::: Records to use :::

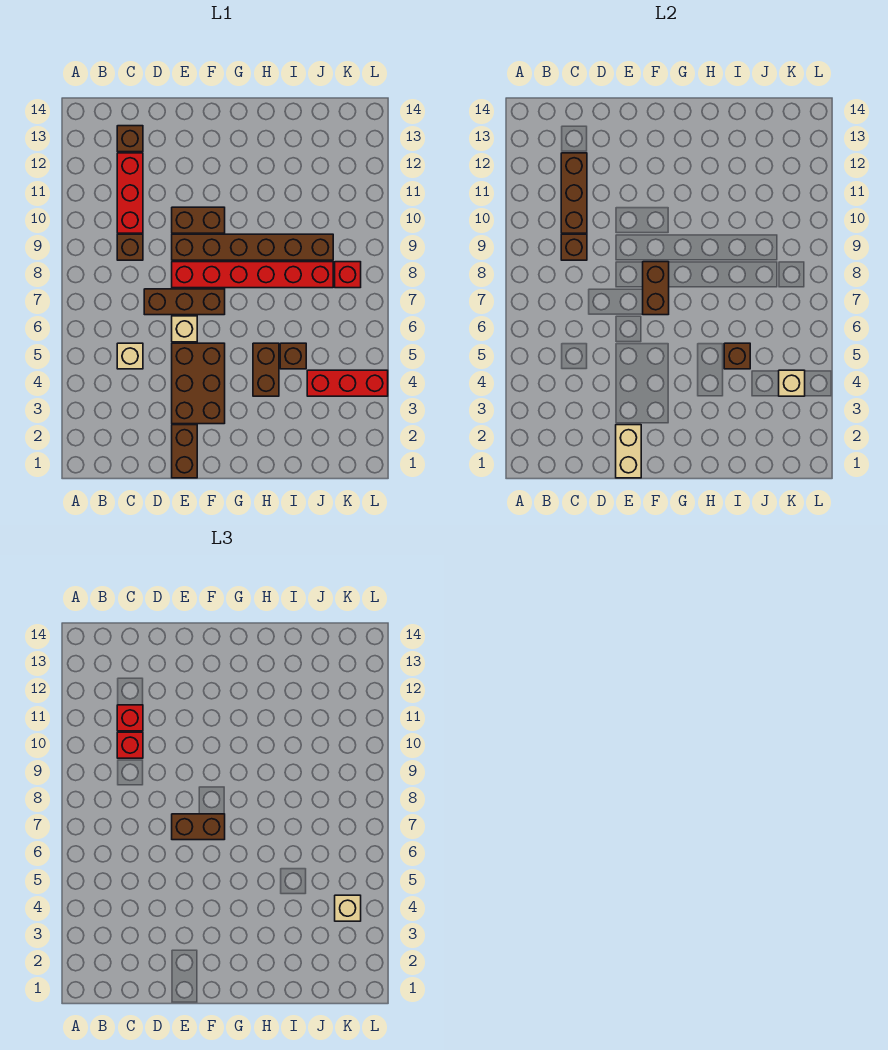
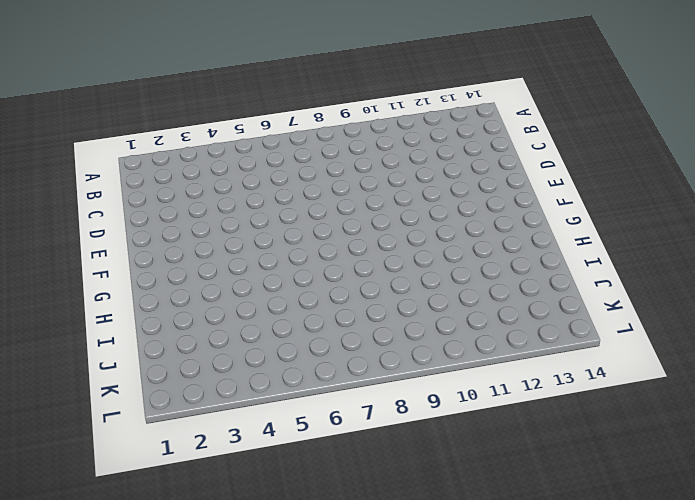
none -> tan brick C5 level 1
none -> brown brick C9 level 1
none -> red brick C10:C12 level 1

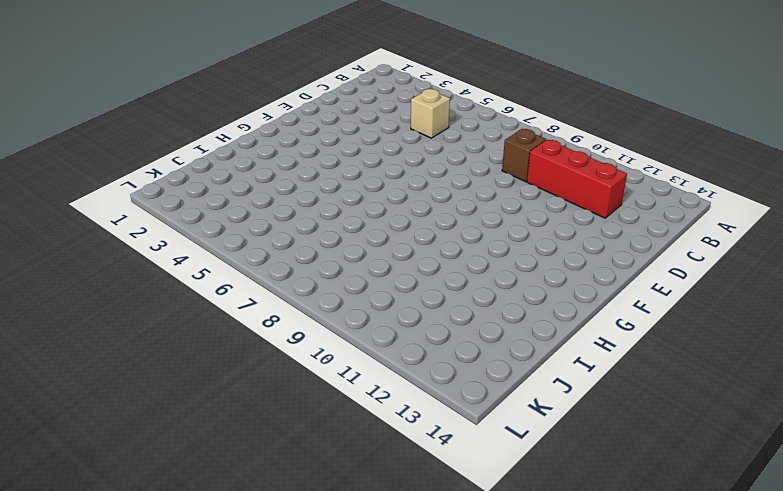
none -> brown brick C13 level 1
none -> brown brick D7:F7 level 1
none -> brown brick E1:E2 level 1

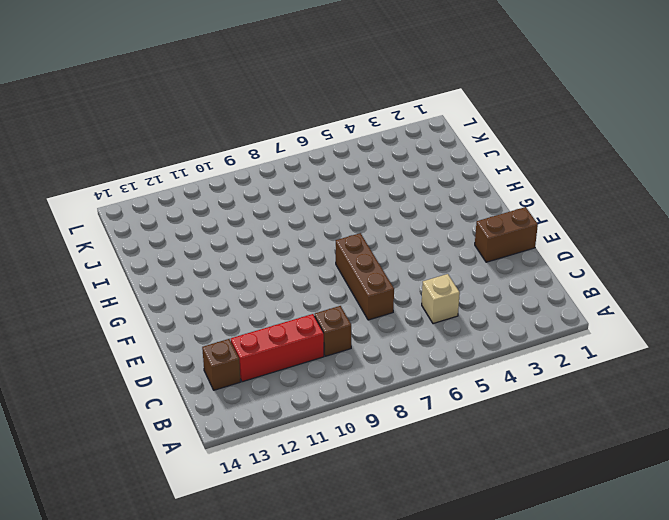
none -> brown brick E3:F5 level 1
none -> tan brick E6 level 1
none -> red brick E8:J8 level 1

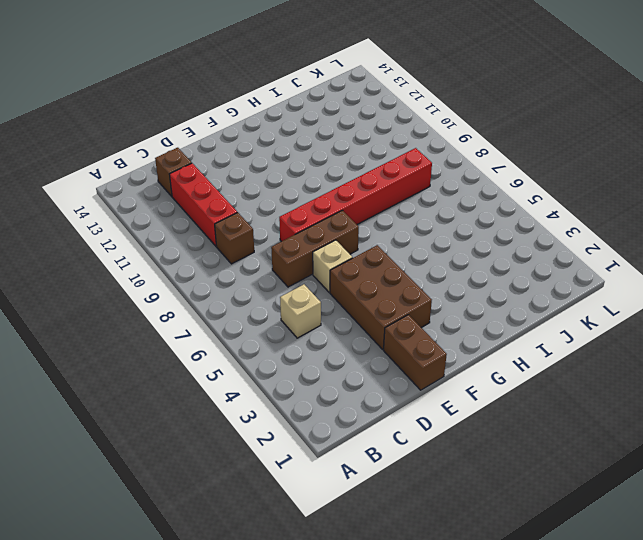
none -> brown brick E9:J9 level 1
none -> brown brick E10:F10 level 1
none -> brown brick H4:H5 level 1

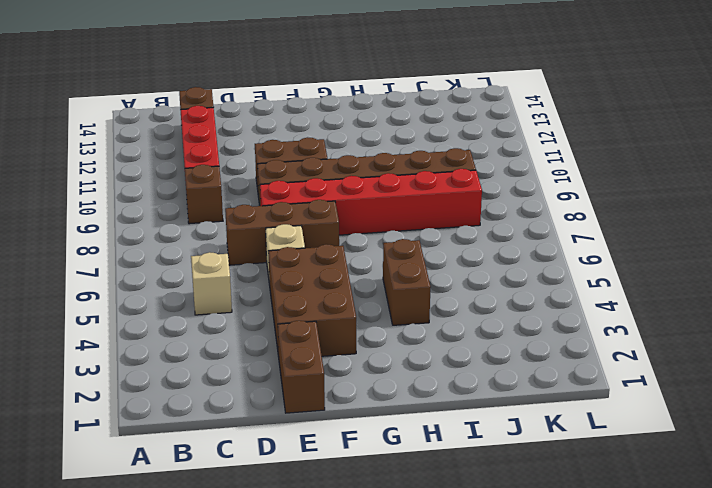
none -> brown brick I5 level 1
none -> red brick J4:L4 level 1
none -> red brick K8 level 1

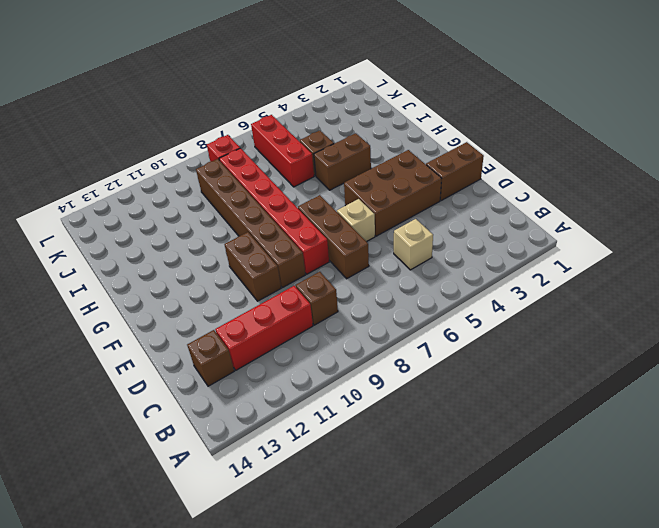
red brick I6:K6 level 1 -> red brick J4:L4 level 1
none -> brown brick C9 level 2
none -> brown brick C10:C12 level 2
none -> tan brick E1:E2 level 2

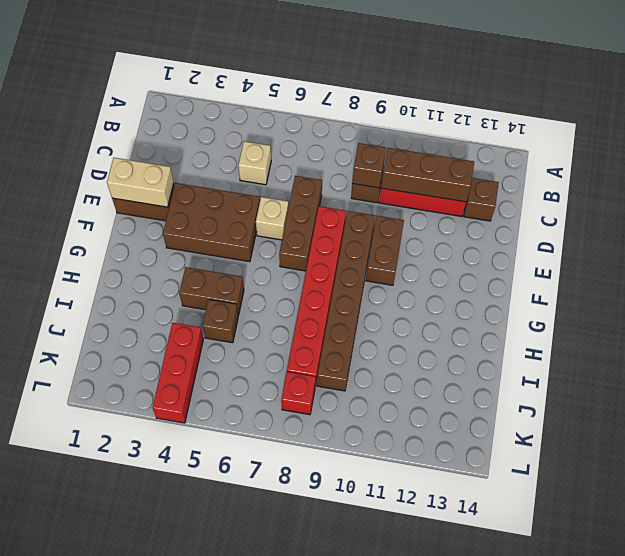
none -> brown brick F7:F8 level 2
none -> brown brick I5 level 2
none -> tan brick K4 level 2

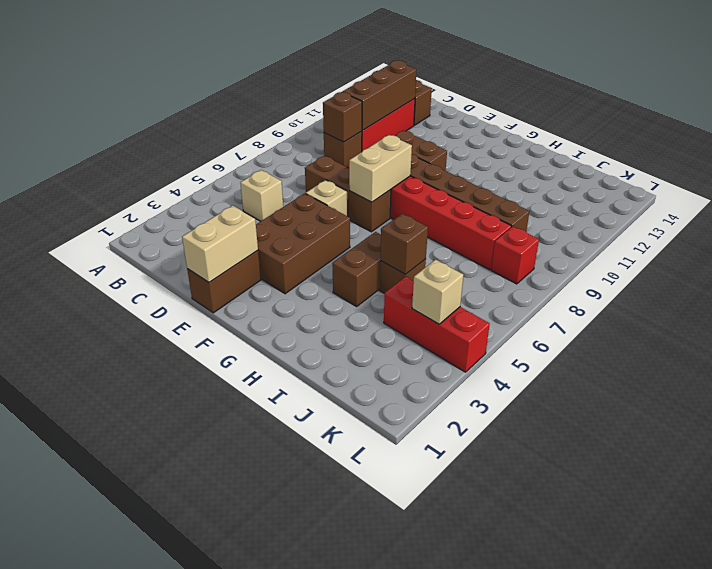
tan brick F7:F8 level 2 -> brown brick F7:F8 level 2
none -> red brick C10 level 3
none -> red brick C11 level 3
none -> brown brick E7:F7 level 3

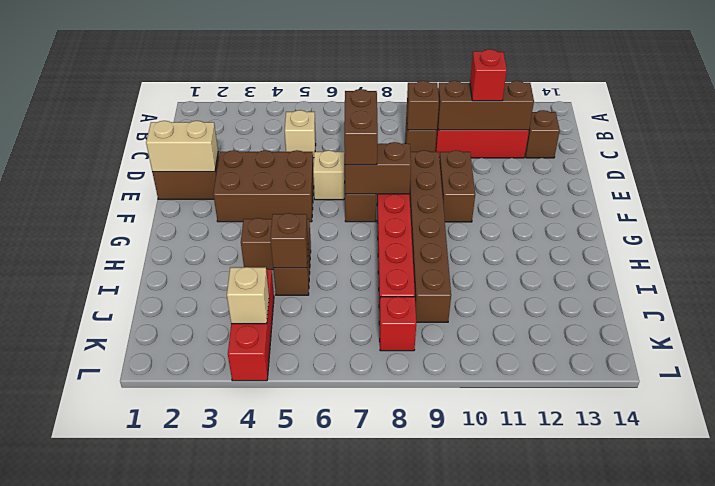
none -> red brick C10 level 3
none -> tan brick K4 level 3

:::
::: Records to use :::

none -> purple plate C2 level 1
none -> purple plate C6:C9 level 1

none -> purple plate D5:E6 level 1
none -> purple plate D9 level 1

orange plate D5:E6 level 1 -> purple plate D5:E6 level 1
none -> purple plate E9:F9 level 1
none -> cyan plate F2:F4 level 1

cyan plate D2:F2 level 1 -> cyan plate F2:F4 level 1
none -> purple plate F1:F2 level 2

:::

● **What you should do**
Return the lines above from the one with "none -> red brick E8:J8 level 1" through the one with "none -> tan brick K4 level 3", verbatim and nothing else. Omit every picture.

● **Your response**
none -> red brick E8:J8 level 1

none -> brown brick E9:J9 level 1
none -> brown brick E10:F10 level 1
none -> brown brick H4:H5 level 1

none -> brown brick I5 level 1
none -> red brick J4:L4 level 1
none -> red brick K8 level 1

red brick I6:K6 level 1 -> red brick J4:L4 level 1
none -> brown brick C9 level 2
none -> brown brick C10:C12 level 2
none -> tan brick E1:E2 level 2

none -> brown brick F7:F8 level 2
none -> brown brick I5 level 2
none -> tan brick K4 level 2

tan brick F7:F8 level 2 -> brown brick F7:F8 level 2
none -> red brick C10 level 3
none -> red brick C11 level 3
none -> brown brick E7:F7 level 3

none -> red brick C10 level 3
none -> tan brick K4 level 3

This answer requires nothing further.